### [Your goal]
An exact transcription of all the data is required, with every image removed.

[[ Material for the task open ]]

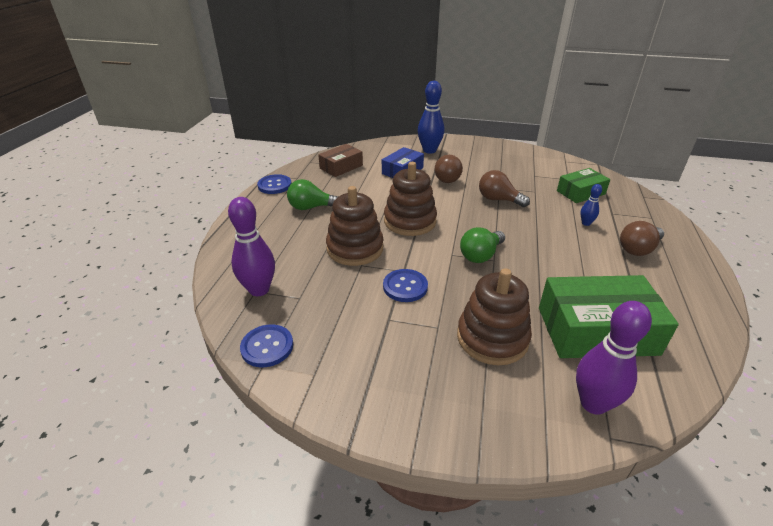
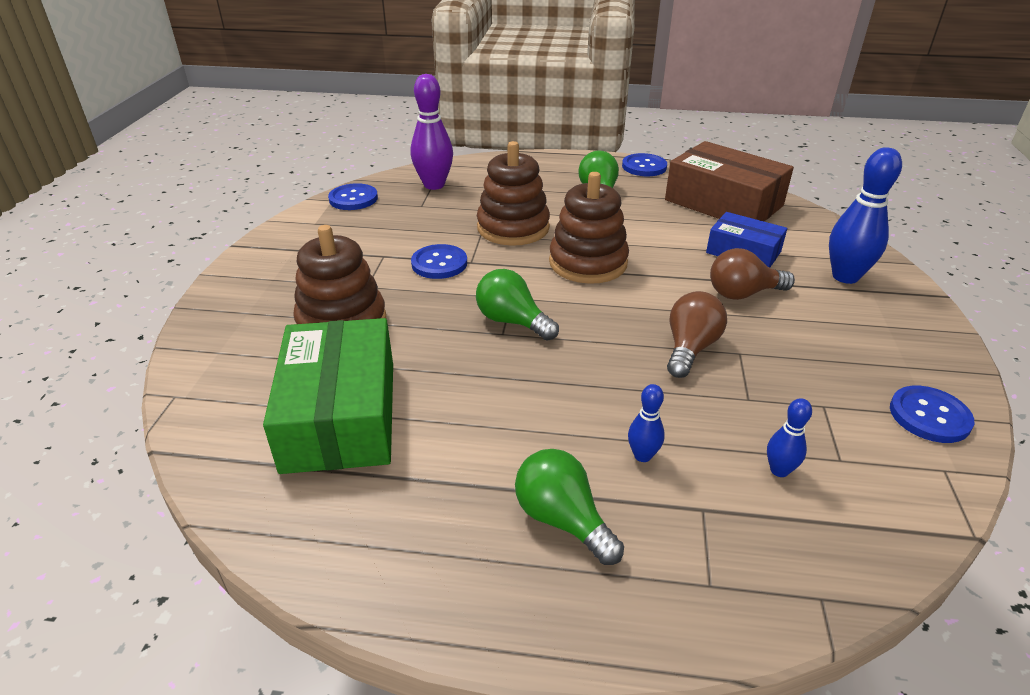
camera: 85 degrees right, 0 degrees up
brown box [318,144,363,177] -> brown box [665,141,794,221], size x1.73
green box [557,168,610,203] -> blue bowling pin [767,398,812,477]
purple bowling pin [576,301,652,415] -> none
brown light bulb [620,221,664,256] -> green light bulb [515,449,624,565]
none -> blue button [890,386,974,443]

[[ Material for the task closed ]]

### [Answer section]
camera: 85 degrees right, 0 degrees up
brown box [318,144,363,177] -> brown box [665,141,794,221], size x1.73
green box [557,168,610,203] -> blue bowling pin [767,398,812,477]
purple bowling pin [576,301,652,415] -> none
brown light bulb [620,221,664,256] -> green light bulb [515,449,624,565]
none -> blue button [890,386,974,443]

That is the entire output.